### Prompt
Extract each line of the data and write it out again exactly.

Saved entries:

==*==

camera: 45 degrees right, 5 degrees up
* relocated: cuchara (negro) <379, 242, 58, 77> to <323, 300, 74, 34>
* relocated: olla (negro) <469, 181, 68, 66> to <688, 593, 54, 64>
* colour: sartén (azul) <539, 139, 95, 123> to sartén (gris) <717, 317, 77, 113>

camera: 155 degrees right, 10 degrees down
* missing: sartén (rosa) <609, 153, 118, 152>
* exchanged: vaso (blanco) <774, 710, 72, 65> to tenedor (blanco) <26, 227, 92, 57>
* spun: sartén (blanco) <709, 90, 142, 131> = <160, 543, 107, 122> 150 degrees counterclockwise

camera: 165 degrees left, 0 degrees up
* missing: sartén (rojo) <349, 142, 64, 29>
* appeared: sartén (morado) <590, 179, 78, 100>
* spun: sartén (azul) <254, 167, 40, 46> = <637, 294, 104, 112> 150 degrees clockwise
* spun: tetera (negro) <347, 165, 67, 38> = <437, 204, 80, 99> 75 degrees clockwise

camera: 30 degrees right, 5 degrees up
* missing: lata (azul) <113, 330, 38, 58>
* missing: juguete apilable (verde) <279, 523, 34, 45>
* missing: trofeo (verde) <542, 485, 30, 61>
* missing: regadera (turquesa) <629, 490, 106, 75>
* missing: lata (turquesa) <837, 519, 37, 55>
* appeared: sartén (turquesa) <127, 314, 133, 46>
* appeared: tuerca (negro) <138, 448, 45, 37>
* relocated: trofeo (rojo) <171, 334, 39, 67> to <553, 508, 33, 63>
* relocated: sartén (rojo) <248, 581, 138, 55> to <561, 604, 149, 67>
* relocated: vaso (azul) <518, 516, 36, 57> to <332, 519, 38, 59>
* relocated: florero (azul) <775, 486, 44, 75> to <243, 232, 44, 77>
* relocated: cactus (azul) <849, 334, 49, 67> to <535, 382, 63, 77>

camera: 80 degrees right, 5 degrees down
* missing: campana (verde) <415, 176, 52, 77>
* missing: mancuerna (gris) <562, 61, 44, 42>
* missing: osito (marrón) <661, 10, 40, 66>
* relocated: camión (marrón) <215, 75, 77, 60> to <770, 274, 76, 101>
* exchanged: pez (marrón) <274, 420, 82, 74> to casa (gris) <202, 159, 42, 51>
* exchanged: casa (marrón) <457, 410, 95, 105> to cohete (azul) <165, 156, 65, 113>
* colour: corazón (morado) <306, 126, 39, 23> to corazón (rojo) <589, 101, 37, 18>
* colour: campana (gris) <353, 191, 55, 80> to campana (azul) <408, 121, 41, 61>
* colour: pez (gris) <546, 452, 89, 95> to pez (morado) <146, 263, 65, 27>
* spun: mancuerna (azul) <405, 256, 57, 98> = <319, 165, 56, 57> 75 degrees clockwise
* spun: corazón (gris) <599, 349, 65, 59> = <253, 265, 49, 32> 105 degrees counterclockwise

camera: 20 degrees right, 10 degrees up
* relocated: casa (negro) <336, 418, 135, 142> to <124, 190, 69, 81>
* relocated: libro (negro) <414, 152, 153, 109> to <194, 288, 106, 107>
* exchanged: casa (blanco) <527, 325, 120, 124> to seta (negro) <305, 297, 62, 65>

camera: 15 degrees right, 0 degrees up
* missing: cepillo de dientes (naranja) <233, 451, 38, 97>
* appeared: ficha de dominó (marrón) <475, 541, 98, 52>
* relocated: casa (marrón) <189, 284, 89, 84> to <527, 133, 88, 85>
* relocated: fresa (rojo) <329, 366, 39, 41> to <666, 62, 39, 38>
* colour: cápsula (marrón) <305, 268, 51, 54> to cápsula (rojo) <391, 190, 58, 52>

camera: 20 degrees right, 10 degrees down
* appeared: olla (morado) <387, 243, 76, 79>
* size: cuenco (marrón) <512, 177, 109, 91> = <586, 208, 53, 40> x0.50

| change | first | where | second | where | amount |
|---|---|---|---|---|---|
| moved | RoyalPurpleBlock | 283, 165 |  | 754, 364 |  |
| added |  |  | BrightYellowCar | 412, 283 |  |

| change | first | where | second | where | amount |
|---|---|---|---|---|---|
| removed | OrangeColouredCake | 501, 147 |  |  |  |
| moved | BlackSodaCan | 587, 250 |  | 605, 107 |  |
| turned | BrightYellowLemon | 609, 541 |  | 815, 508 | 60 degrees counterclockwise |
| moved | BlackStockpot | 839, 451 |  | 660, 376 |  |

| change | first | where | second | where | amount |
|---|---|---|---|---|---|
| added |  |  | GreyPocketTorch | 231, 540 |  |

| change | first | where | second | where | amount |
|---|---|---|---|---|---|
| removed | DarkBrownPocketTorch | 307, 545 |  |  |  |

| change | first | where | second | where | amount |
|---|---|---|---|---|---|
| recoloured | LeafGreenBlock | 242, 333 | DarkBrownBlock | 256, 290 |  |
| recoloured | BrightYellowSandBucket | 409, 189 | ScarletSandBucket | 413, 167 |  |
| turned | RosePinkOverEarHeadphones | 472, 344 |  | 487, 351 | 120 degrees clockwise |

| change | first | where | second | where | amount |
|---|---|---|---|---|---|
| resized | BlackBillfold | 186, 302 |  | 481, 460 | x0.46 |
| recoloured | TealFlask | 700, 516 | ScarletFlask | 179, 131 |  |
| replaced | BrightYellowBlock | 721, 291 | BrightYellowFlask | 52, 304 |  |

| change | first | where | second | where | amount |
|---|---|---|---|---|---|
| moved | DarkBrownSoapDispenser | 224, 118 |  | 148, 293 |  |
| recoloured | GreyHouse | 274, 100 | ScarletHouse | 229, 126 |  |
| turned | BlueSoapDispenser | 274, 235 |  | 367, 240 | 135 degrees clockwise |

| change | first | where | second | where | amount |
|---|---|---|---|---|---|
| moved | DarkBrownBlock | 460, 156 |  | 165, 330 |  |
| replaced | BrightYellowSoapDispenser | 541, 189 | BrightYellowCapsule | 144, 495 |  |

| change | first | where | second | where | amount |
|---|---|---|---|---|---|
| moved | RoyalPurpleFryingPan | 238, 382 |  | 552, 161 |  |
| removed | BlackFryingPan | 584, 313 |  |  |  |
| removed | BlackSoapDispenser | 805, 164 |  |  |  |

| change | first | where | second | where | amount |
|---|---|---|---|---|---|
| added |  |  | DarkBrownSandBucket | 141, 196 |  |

==*==

### Output for this task
camera: 45 degrees right, 5 degrees up
* relocated: cuchara (negro) <379, 242, 58, 77> to <323, 300, 74, 34>
* relocated: olla (negro) <469, 181, 68, 66> to <688, 593, 54, 64>
* colour: sartén (azul) <539, 139, 95, 123> to sartén (gris) <717, 317, 77, 113>

camera: 155 degrees right, 10 degrees down
* missing: sartén (rosa) <609, 153, 118, 152>
* exchanged: vaso (blanco) <774, 710, 72, 65> to tenedor (blanco) <26, 227, 92, 57>
* spun: sartén (blanco) <709, 90, 142, 131> = <160, 543, 107, 122> 150 degrees counterclockwise

camera: 165 degrees left, 0 degrees up
* missing: sartén (rojo) <349, 142, 64, 29>
* appeared: sartén (morado) <590, 179, 78, 100>
* spun: sartén (azul) <254, 167, 40, 46> = <637, 294, 104, 112> 150 degrees clockwise
* spun: tetera (negro) <347, 165, 67, 38> = <437, 204, 80, 99> 75 degrees clockwise

camera: 30 degrees right, 5 degrees up
* missing: lata (azul) <113, 330, 38, 58>
* missing: juguete apilable (verde) <279, 523, 34, 45>
* missing: trofeo (verde) <542, 485, 30, 61>
* missing: regadera (turquesa) <629, 490, 106, 75>
* missing: lata (turquesa) <837, 519, 37, 55>
* appeared: sartén (turquesa) <127, 314, 133, 46>
* appeared: tuerca (negro) <138, 448, 45, 37>
* relocated: trofeo (rojo) <171, 334, 39, 67> to <553, 508, 33, 63>
* relocated: sartén (rojo) <248, 581, 138, 55> to <561, 604, 149, 67>
* relocated: vaso (azul) <518, 516, 36, 57> to <332, 519, 38, 59>
* relocated: florero (azul) <775, 486, 44, 75> to <243, 232, 44, 77>
* relocated: cactus (azul) <849, 334, 49, 67> to <535, 382, 63, 77>

camera: 80 degrees right, 5 degrees down
* missing: campana (verde) <415, 176, 52, 77>
* missing: mancuerna (gris) <562, 61, 44, 42>
* missing: osito (marrón) <661, 10, 40, 66>
* relocated: camión (marrón) <215, 75, 77, 60> to <770, 274, 76, 101>
* exchanged: pez (marrón) <274, 420, 82, 74> to casa (gris) <202, 159, 42, 51>
* exchanged: casa (marrón) <457, 410, 95, 105> to cohete (azul) <165, 156, 65, 113>
* colour: corazón (morado) <306, 126, 39, 23> to corazón (rojo) <589, 101, 37, 18>
* colour: campana (gris) <353, 191, 55, 80> to campana (azul) <408, 121, 41, 61>
* colour: pez (gris) <546, 452, 89, 95> to pez (morado) <146, 263, 65, 27>
* spun: mancuerna (azul) <405, 256, 57, 98> = <319, 165, 56, 57> 75 degrees clockwise
* spun: corazón (gris) <599, 349, 65, 59> = <253, 265, 49, 32> 105 degrees counterclockwise

camera: 20 degrees right, 10 degrees up
* relocated: casa (negro) <336, 418, 135, 142> to <124, 190, 69, 81>
* relocated: libro (negro) <414, 152, 153, 109> to <194, 288, 106, 107>
* exchanged: casa (blanco) <527, 325, 120, 124> to seta (negro) <305, 297, 62, 65>

camera: 15 degrees right, 0 degrees up
* missing: cepillo de dientes (naranja) <233, 451, 38, 97>
* appeared: ficha de dominó (marrón) <475, 541, 98, 52>
* relocated: casa (marrón) <189, 284, 89, 84> to <527, 133, 88, 85>
* relocated: fresa (rojo) <329, 366, 39, 41> to <666, 62, 39, 38>
* colour: cápsula (marrón) <305, 268, 51, 54> to cápsula (rojo) <391, 190, 58, 52>

camera: 20 degrees right, 10 degrees down
* appeared: olla (morado) <387, 243, 76, 79>
* size: cuenco (marrón) <512, 177, 109, 91> = <586, 208, 53, 40> x0.50

| change | first | where | second | where | amount |
|---|---|---|---|---|---|
| moved | RoyalPurpleBlock | 283, 165 |  | 754, 364 |  |
| added |  |  | BrightYellowCar | 412, 283 |  |

| change | first | where | second | where | amount |
|---|---|---|---|---|---|
| removed | OrangeColouredCake | 501, 147 |  |  |  |
| moved | BlackSodaCan | 587, 250 |  | 605, 107 |  |
| turned | BrightYellowLemon | 609, 541 |  | 815, 508 | 60 degrees counterclockwise |
| moved | BlackStockpot | 839, 451 |  | 660, 376 |  |

| change | first | where | second | where | amount |
|---|---|---|---|---|---|
| added |  |  | GreyPocketTorch | 231, 540 |  |

| change | first | where | second | where | amount |
|---|---|---|---|---|---|
| removed | DarkBrownPocketTorch | 307, 545 |  |  |  |

| change | first | where | second | where | amount |
|---|---|---|---|---|---|
| recoloured | LeafGreenBlock | 242, 333 | DarkBrownBlock | 256, 290 |  |
| recoloured | BrightYellowSandBucket | 409, 189 | ScarletSandBucket | 413, 167 |  |
| turned | RosePinkOverEarHeadphones | 472, 344 |  | 487, 351 | 120 degrees clockwise |

| change | first | where | second | where | amount |
|---|---|---|---|---|---|
| resized | BlackBillfold | 186, 302 |  | 481, 460 | x0.46 |
| recoloured | TealFlask | 700, 516 | ScarletFlask | 179, 131 |  |
| replaced | BrightYellowBlock | 721, 291 | BrightYellowFlask | 52, 304 |  |

| change | first | where | second | where | amount |
|---|---|---|---|---|---|
| moved | DarkBrownSoapDispenser | 224, 118 |  | 148, 293 |  |
| recoloured | GreyHouse | 274, 100 | ScarletHouse | 229, 126 |  |
| turned | BlueSoapDispenser | 274, 235 |  | 367, 240 | 135 degrees clockwise |

| change | first | where | second | where | amount |
|---|---|---|---|---|---|
| moved | DarkBrownBlock | 460, 156 |  | 165, 330 |  |
| replaced | BrightYellowSoapDispenser | 541, 189 | BrightYellowCapsule | 144, 495 |  |

| change | first | where | second | where | amount |
|---|---|---|---|---|---|
| moved | RoyalPurpleFryingPan | 238, 382 |  | 552, 161 |  |
| removed | BlackFryingPan | 584, 313 |  |  |  |
| removed | BlackSoapDispenser | 805, 164 |  |  |  |

| change | first | where | second | where | amount |
|---|---|---|---|---|---|
| added |  |  | DarkBrownSandBucket | 141, 196 |  |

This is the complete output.